**ASSIGNMENT:**
Retype, word for word, only the lines from the one with "R2: 1.5k (SIG2, SIG15) -> none" through the last line of the data below.

**RECORDS SUPPLIED:**
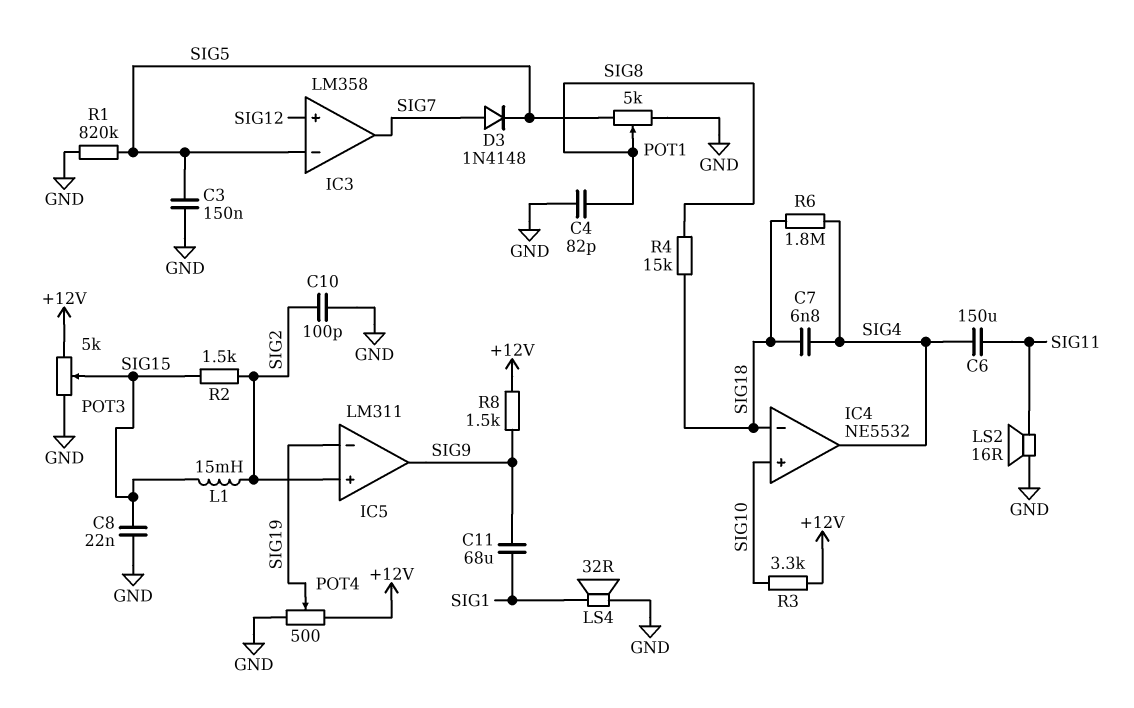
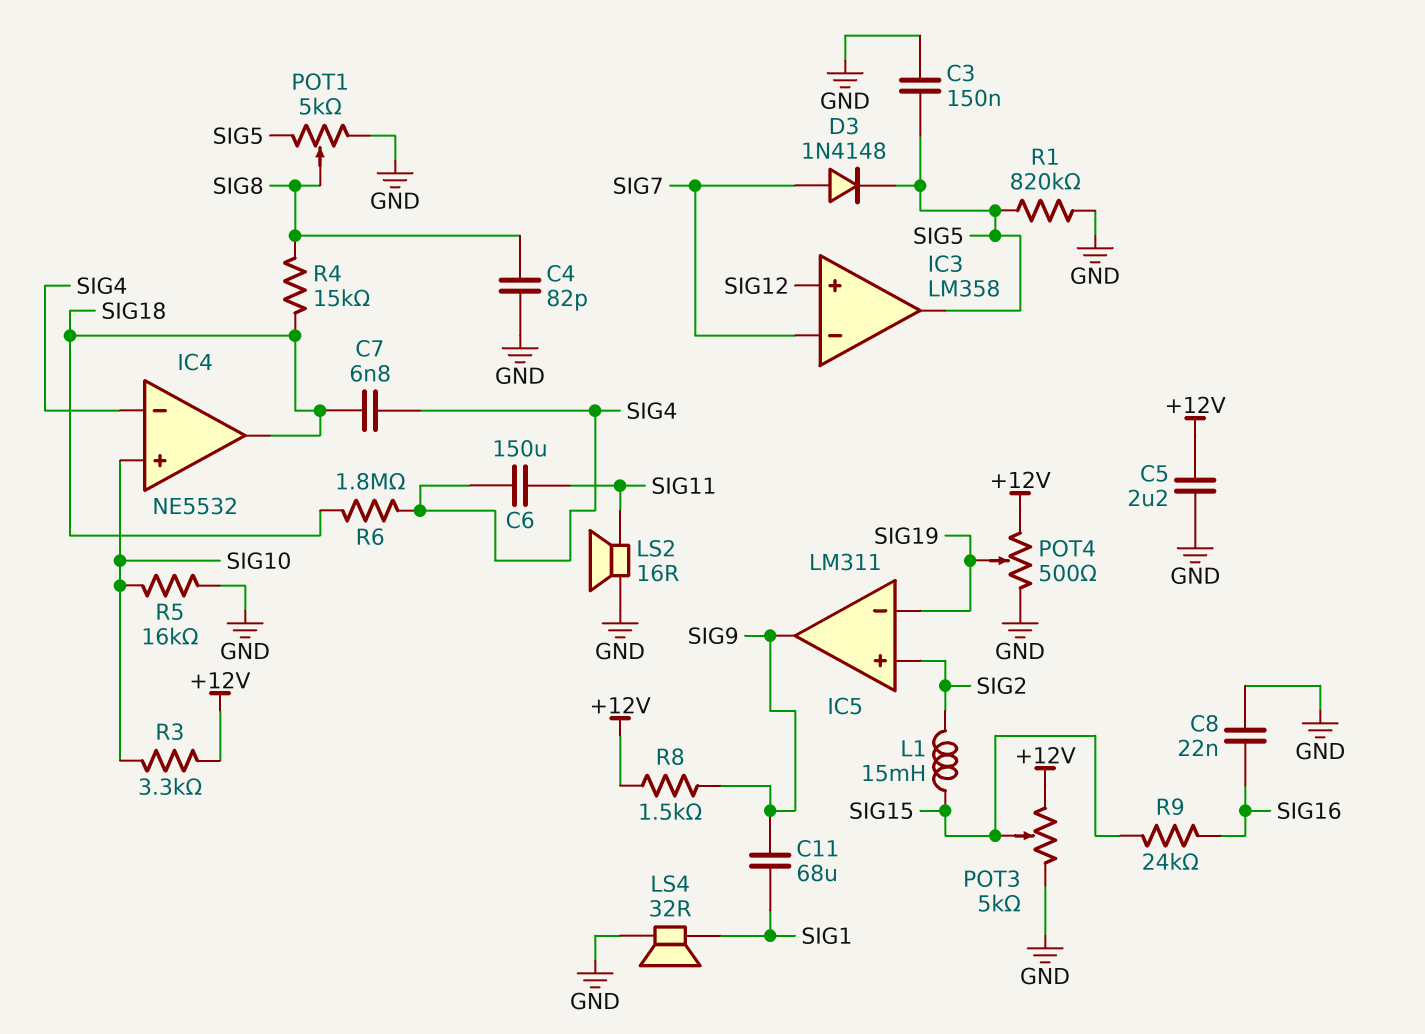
C5: none -> 2.2uF (+12V, GND)
C8: 22nF (GND, SIG15) -> 22nF (GND, SIG16)
C10: 100pF (GND, SIG2) -> none
IC3 pin in-: SIG5 -> SIG7
IC3 pin out: SIG7 -> SIG5
IC4 pin in-: SIG18 -> SIG4
IC4 pin out: SIG4 -> SIG18
R2: 1.5k (SIG2, SIG15) -> none
R5: none -> 16k (GND, SIG10)
R9: none -> 24k (SIG15, SIG16)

**ANSWER TO THIS TASK:**
R2: 1.5k (SIG2, SIG15) -> none
R5: none -> 16k (GND, SIG10)
R9: none -> 24k (SIG15, SIG16)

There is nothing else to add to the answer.